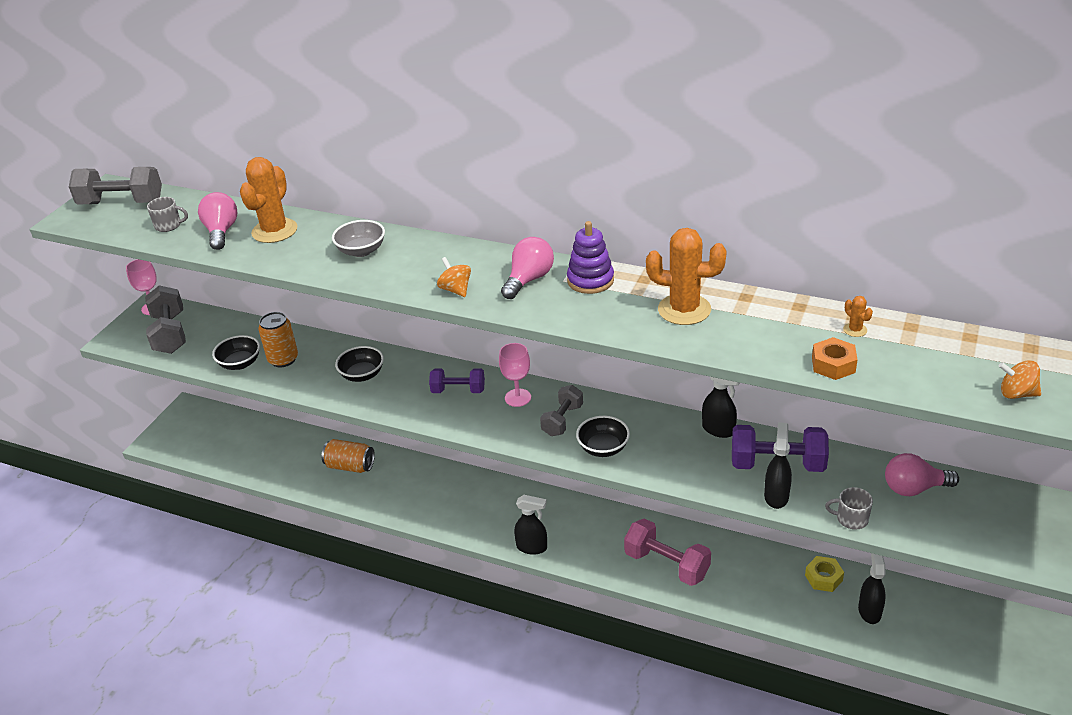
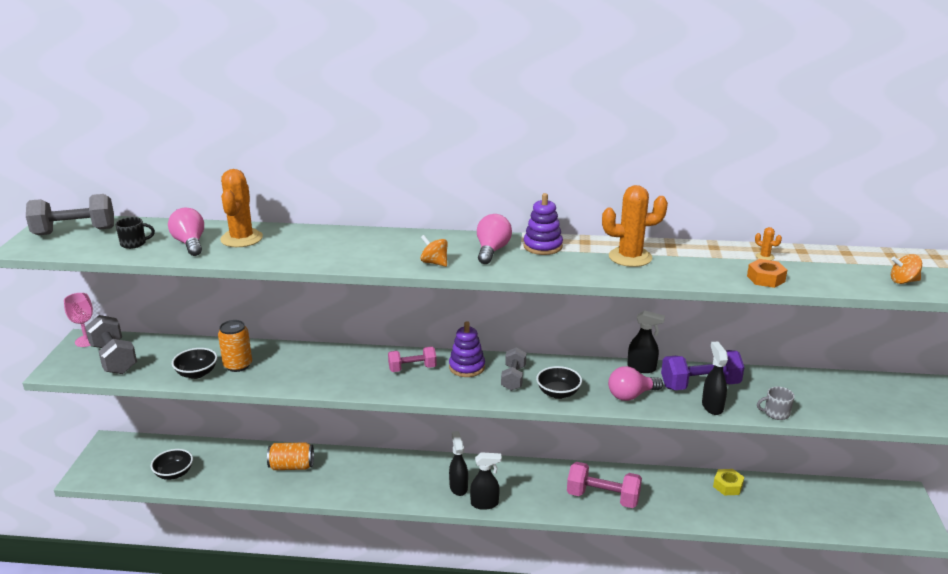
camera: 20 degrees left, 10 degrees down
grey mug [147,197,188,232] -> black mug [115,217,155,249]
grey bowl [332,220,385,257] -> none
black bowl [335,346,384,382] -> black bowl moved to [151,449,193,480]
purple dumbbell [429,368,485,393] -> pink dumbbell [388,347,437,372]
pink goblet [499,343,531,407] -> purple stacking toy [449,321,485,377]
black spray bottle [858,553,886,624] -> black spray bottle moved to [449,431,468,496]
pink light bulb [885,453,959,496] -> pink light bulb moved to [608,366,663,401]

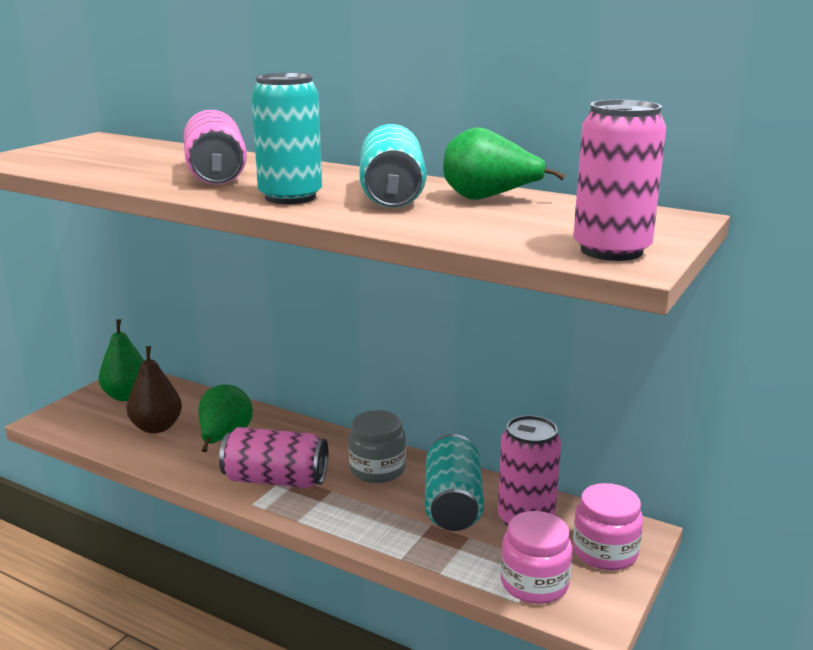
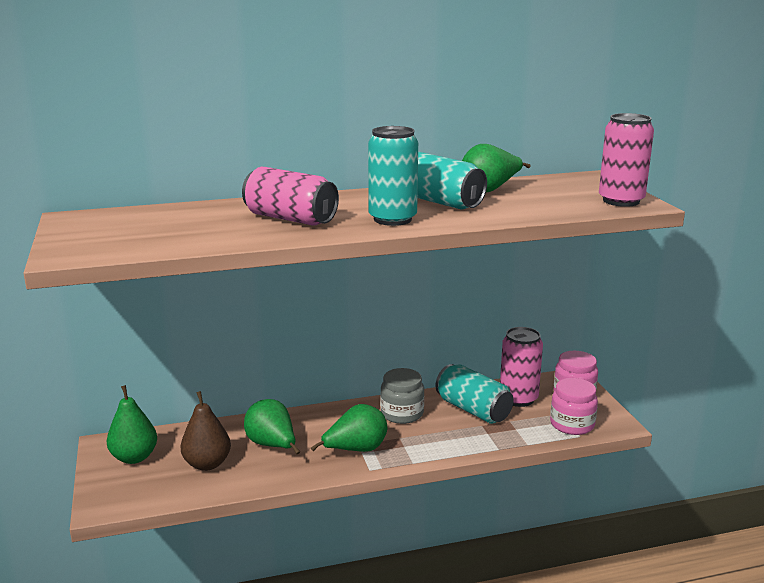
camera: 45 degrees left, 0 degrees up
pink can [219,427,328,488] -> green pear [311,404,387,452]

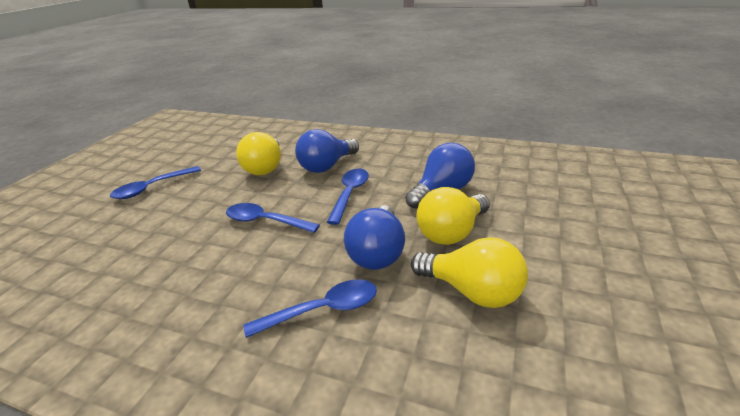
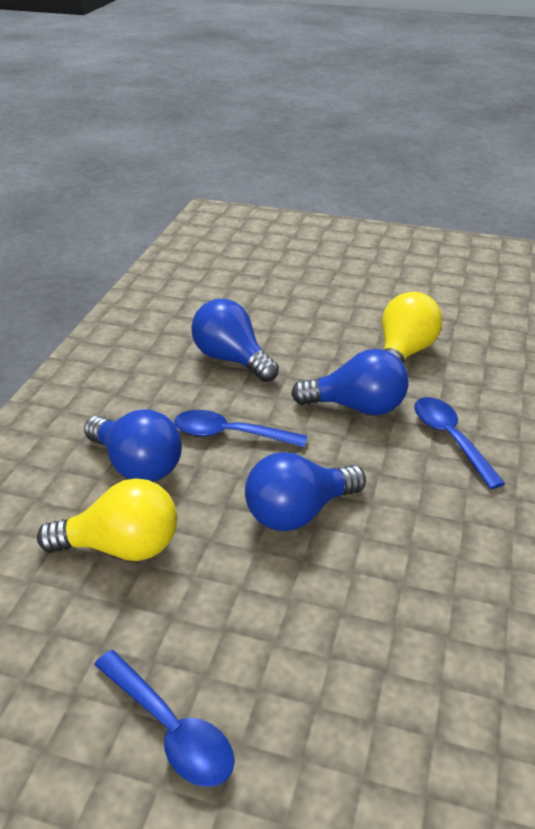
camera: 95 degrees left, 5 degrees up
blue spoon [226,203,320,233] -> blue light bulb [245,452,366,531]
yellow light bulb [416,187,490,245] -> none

★ ★ ★

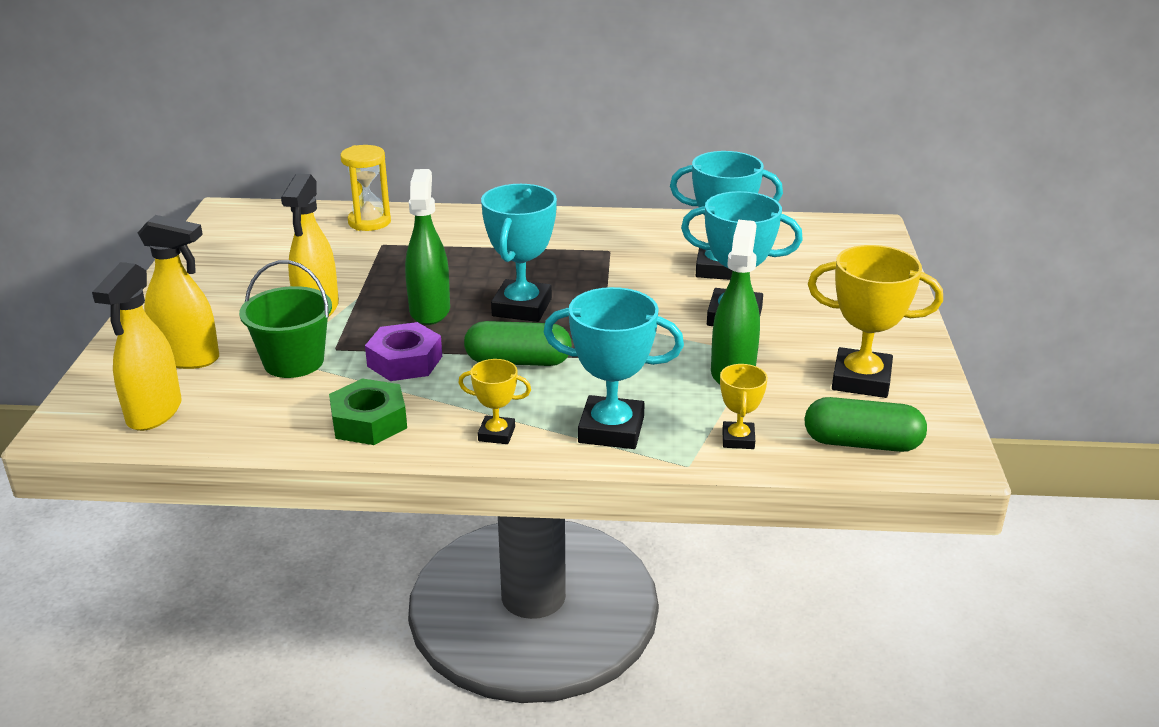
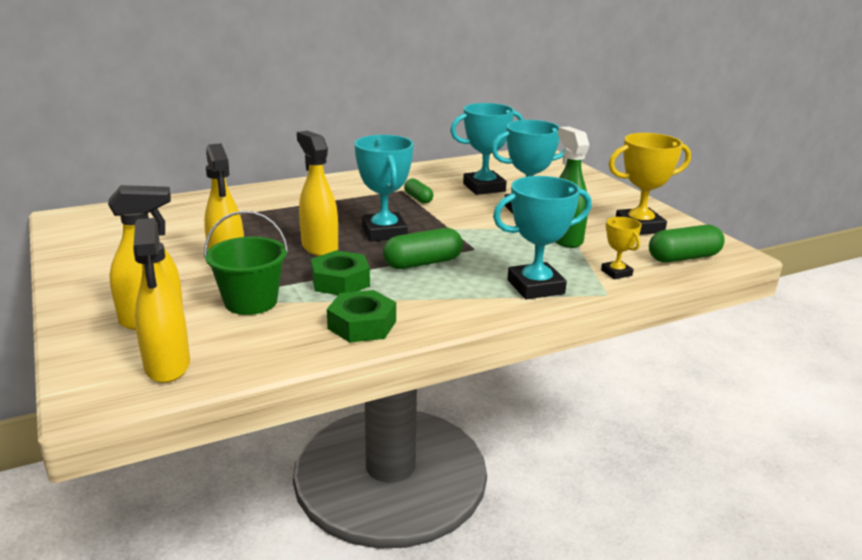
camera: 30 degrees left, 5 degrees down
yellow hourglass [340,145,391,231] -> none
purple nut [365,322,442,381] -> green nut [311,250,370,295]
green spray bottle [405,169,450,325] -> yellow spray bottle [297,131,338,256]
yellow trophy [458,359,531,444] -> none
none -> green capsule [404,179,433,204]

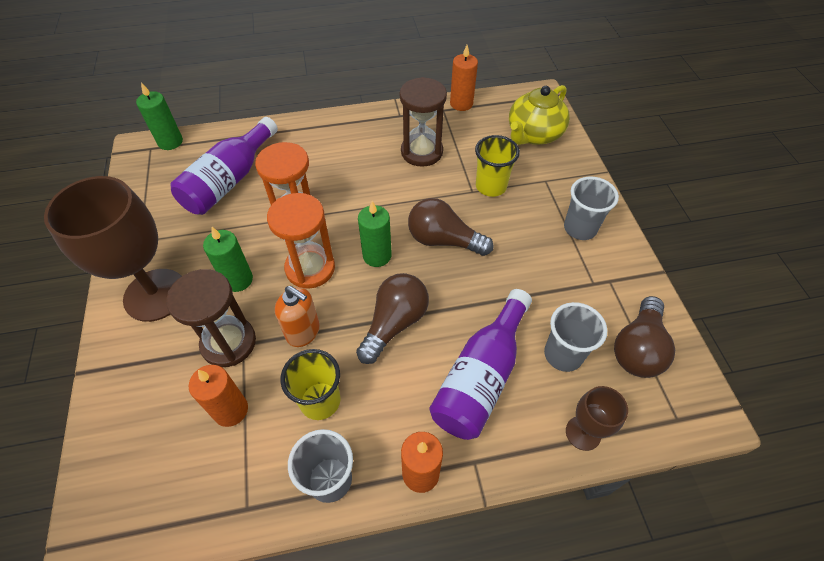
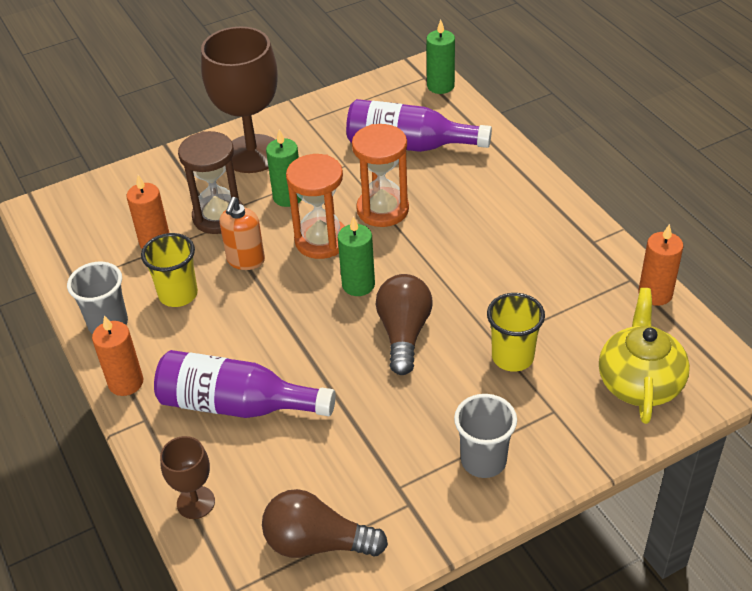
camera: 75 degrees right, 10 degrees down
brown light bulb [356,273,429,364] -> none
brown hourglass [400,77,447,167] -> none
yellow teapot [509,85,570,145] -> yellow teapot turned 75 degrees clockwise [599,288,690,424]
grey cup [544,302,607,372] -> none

★ ★ ★

REQUIREMENT - Pull out each line of the listing that holds the string "moved".

RESULT FOR THIS TASK -
black bowl [335,346,384,382] -> black bowl moved to [151,449,193,480]
black spray bottle [858,553,886,624] -> black spray bottle moved to [449,431,468,496]
pink light bulb [885,453,959,496] -> pink light bulb moved to [608,366,663,401]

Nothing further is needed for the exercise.